EXERCISE REQUIREMENTS:
What you return must be the full listing, word for word, with no images in it.
----- INFORMATION SUPPLIED
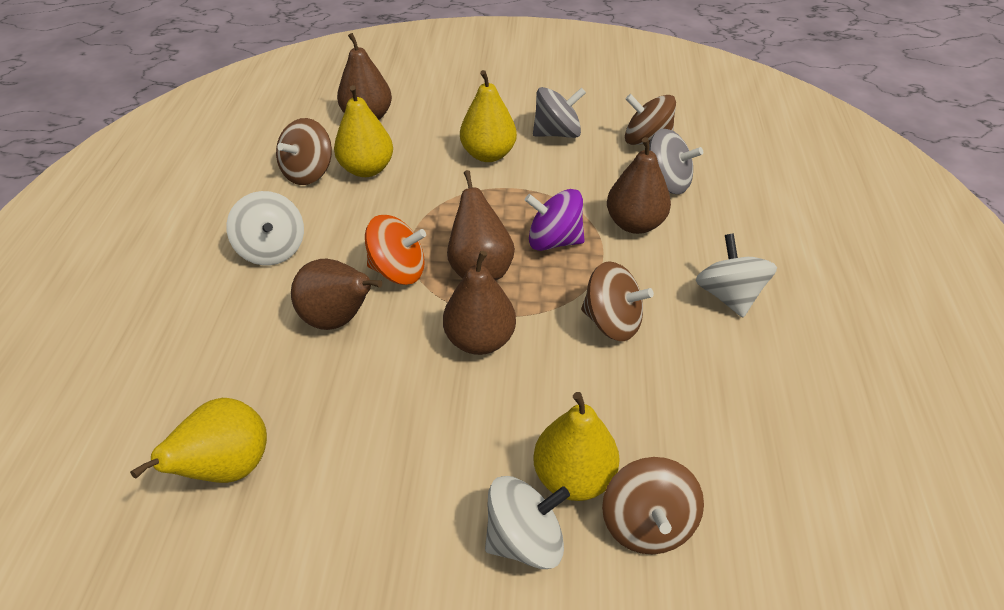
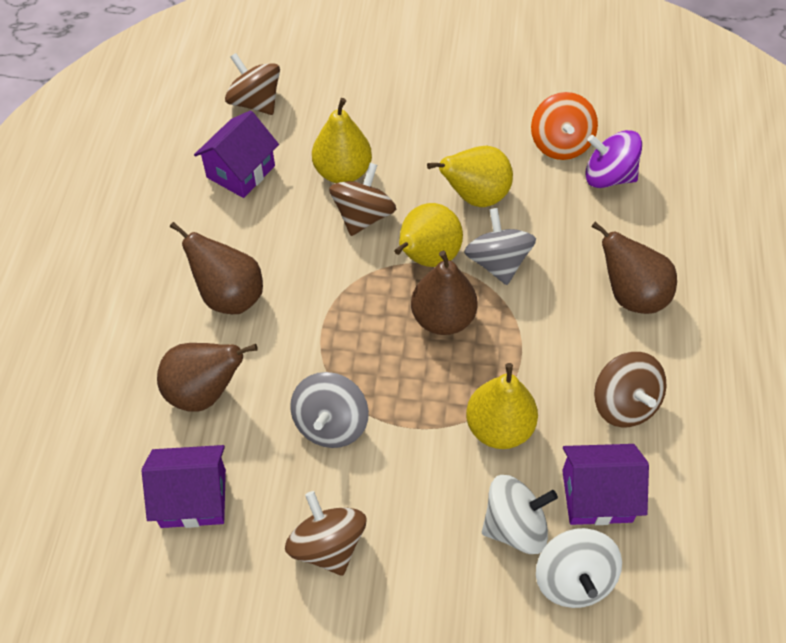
brown pear: 5 -> 4
purple house: 0 -> 3
white spinning top: 3 -> 2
----------
WRITTEN SOLUTION:
brown pear: 5 -> 4
purple house: 0 -> 3
white spinning top: 3 -> 2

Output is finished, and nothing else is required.